__Task prompt__
Can you copy every line of text from the items below word for word, leaving the pictures out?

__Stored data__
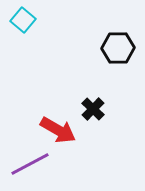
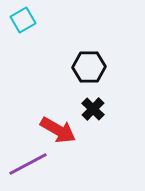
cyan square: rotated 20 degrees clockwise
black hexagon: moved 29 px left, 19 px down
purple line: moved 2 px left
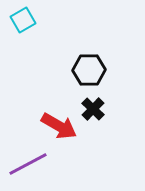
black hexagon: moved 3 px down
red arrow: moved 1 px right, 4 px up
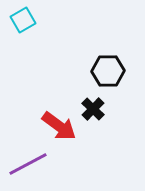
black hexagon: moved 19 px right, 1 px down
red arrow: rotated 6 degrees clockwise
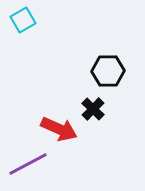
red arrow: moved 3 px down; rotated 12 degrees counterclockwise
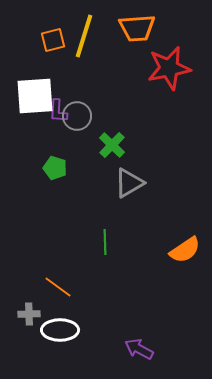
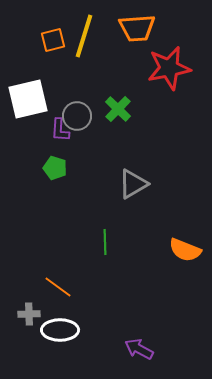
white square: moved 7 px left, 3 px down; rotated 9 degrees counterclockwise
purple L-shape: moved 2 px right, 19 px down
green cross: moved 6 px right, 36 px up
gray triangle: moved 4 px right, 1 px down
orange semicircle: rotated 56 degrees clockwise
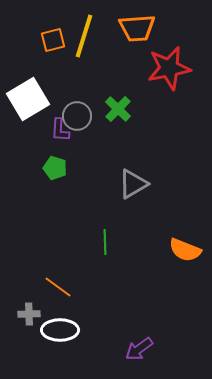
white square: rotated 18 degrees counterclockwise
purple arrow: rotated 64 degrees counterclockwise
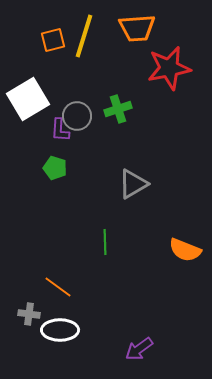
green cross: rotated 28 degrees clockwise
gray cross: rotated 10 degrees clockwise
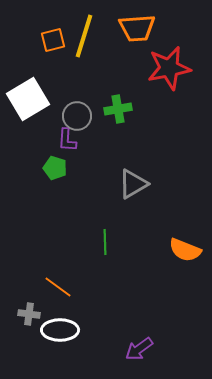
green cross: rotated 8 degrees clockwise
purple L-shape: moved 7 px right, 10 px down
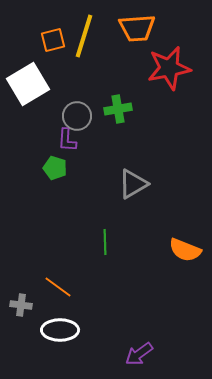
white square: moved 15 px up
gray cross: moved 8 px left, 9 px up
purple arrow: moved 5 px down
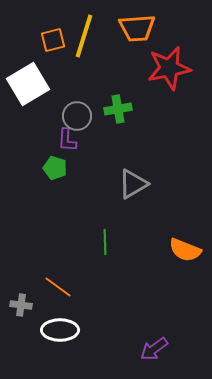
purple arrow: moved 15 px right, 5 px up
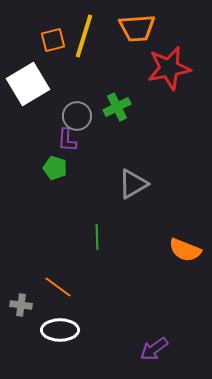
green cross: moved 1 px left, 2 px up; rotated 16 degrees counterclockwise
green line: moved 8 px left, 5 px up
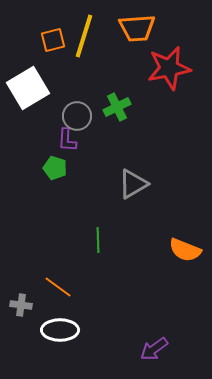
white square: moved 4 px down
green line: moved 1 px right, 3 px down
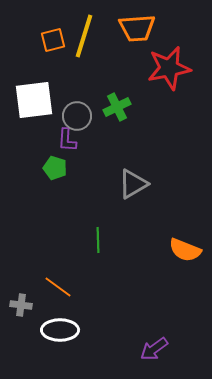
white square: moved 6 px right, 12 px down; rotated 24 degrees clockwise
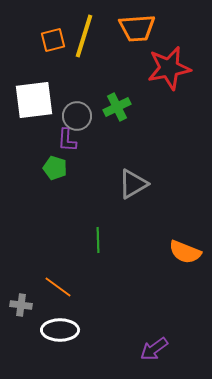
orange semicircle: moved 2 px down
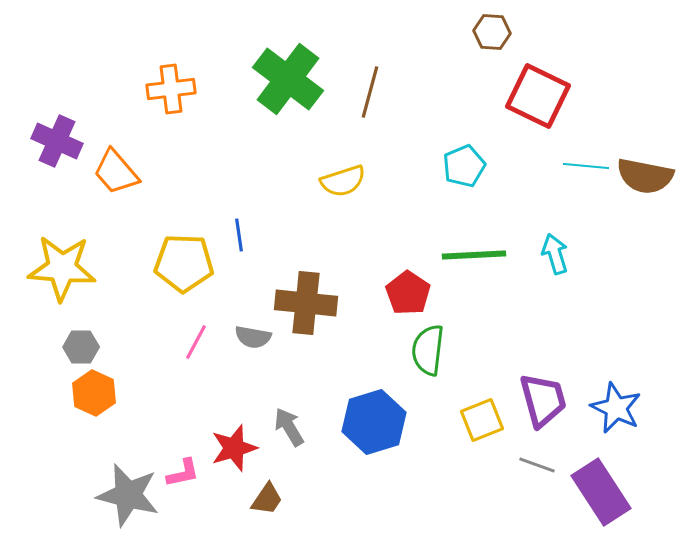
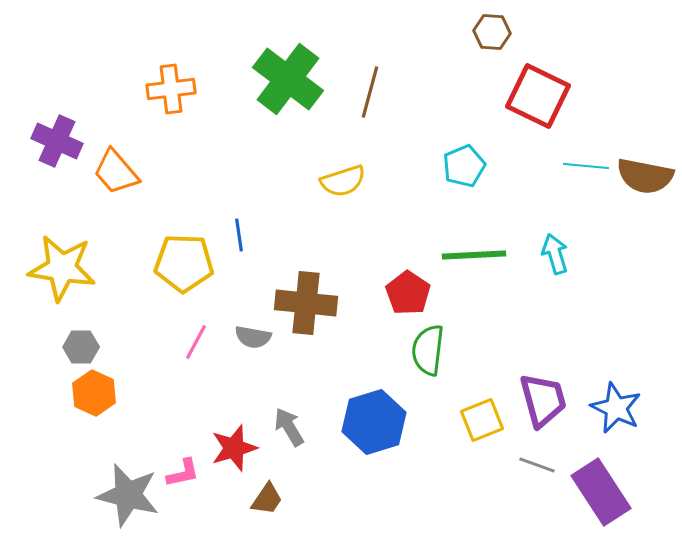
yellow star: rotated 4 degrees clockwise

__Full answer__
cyan square: rotated 20 degrees clockwise
black hexagon: moved 29 px left, 19 px down
purple line: moved 2 px left
black hexagon: moved 3 px down
red arrow: moved 1 px right, 4 px up
black hexagon: moved 19 px right, 1 px down
red arrow: rotated 6 degrees clockwise
red arrow: moved 3 px down; rotated 12 degrees counterclockwise
white square: moved 7 px left, 3 px down; rotated 9 degrees counterclockwise
purple L-shape: moved 2 px right, 19 px down
green cross: moved 6 px right, 36 px up
gray triangle: moved 4 px right, 1 px down
orange semicircle: rotated 56 degrees clockwise
white square: rotated 18 degrees counterclockwise
purple arrow: rotated 64 degrees counterclockwise
green cross: rotated 28 degrees clockwise
gray cross: rotated 10 degrees clockwise
green cross: rotated 8 degrees clockwise
purple L-shape: moved 7 px right, 10 px down
white square: moved 15 px up
gray cross: moved 8 px left, 9 px up
purple arrow: moved 5 px down
purple arrow: moved 15 px right, 5 px up
green cross: moved 1 px left, 2 px up; rotated 16 degrees counterclockwise
green line: moved 8 px left, 5 px up
white square: moved 4 px down
green line: moved 1 px right, 3 px down
white square: moved 6 px right, 12 px down; rotated 24 degrees clockwise
orange semicircle: moved 2 px down
yellow star: rotated 4 degrees clockwise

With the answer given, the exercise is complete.